-------- Recorded data
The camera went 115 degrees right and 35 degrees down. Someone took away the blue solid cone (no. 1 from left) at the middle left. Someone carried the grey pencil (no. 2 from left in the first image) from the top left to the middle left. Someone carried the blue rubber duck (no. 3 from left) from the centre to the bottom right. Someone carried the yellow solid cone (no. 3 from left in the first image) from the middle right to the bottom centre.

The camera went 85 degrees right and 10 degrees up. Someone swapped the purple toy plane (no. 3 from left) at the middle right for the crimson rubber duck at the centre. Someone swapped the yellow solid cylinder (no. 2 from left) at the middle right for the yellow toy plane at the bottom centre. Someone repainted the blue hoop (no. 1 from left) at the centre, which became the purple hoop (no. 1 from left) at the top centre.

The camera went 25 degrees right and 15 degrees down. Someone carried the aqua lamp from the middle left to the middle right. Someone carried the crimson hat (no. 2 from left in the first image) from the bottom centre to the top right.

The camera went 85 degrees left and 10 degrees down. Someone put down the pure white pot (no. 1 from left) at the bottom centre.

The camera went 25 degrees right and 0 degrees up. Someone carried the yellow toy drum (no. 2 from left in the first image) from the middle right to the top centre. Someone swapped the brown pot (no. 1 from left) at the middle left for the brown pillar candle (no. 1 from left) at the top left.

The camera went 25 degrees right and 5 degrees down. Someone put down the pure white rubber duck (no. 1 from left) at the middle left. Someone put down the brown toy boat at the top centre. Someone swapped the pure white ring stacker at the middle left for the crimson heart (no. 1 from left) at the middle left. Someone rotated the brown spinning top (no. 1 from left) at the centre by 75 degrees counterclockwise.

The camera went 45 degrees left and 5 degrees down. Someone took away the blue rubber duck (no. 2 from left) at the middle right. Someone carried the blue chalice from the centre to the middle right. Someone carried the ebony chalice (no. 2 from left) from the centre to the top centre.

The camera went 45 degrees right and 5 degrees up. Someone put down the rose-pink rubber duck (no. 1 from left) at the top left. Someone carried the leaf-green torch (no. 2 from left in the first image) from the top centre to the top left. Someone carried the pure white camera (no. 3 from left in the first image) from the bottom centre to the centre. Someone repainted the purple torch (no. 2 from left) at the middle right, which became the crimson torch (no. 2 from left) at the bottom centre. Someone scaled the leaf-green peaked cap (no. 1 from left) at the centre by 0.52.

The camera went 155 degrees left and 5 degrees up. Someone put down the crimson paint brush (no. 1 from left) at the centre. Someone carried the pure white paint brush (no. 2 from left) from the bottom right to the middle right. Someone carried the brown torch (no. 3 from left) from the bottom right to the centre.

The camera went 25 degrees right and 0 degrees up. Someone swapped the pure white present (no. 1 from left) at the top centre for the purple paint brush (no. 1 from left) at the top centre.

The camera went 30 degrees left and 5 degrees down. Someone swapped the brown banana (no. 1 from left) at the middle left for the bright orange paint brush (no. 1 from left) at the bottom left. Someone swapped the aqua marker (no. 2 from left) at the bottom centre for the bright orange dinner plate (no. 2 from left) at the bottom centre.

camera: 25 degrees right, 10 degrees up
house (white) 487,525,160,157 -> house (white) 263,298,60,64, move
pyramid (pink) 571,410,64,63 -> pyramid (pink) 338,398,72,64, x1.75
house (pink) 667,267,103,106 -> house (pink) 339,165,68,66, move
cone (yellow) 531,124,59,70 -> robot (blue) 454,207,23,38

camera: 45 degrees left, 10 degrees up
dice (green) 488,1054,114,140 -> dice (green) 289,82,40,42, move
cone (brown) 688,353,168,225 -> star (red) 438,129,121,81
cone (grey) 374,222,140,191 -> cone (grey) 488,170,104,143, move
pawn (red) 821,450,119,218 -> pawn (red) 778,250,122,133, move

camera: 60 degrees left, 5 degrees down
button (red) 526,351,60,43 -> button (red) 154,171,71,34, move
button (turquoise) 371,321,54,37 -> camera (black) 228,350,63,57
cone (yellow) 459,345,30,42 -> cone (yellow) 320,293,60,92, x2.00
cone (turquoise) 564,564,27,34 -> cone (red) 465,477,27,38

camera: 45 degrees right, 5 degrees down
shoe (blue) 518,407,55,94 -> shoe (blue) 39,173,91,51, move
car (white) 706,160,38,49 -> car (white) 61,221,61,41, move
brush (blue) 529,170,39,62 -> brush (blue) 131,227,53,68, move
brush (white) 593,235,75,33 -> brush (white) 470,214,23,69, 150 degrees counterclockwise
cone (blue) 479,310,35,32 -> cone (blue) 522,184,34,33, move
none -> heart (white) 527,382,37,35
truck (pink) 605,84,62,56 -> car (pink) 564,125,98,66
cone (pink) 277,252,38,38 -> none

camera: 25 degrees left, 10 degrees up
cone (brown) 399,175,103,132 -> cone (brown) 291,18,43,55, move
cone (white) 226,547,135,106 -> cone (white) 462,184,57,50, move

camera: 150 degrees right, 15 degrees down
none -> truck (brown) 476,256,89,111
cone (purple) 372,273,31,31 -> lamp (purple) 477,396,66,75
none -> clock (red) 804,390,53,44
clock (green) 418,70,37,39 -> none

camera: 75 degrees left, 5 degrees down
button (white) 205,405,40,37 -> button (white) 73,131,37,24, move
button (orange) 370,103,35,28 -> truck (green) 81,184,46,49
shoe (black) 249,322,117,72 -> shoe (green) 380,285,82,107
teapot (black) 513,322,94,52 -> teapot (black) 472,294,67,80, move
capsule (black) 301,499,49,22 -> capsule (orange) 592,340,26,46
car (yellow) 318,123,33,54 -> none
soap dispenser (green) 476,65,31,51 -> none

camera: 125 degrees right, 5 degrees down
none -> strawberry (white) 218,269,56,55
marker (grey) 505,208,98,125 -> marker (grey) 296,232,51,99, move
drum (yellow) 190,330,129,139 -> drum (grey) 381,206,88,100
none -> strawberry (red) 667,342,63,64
----------------
> Exercise goal
Where a line of the data holds the word "house", copy that line.

> Solution to this task
house (white) 487,525,160,157 -> house (white) 263,298,60,64, move
house (pink) 667,267,103,106 -> house (pink) 339,165,68,66, move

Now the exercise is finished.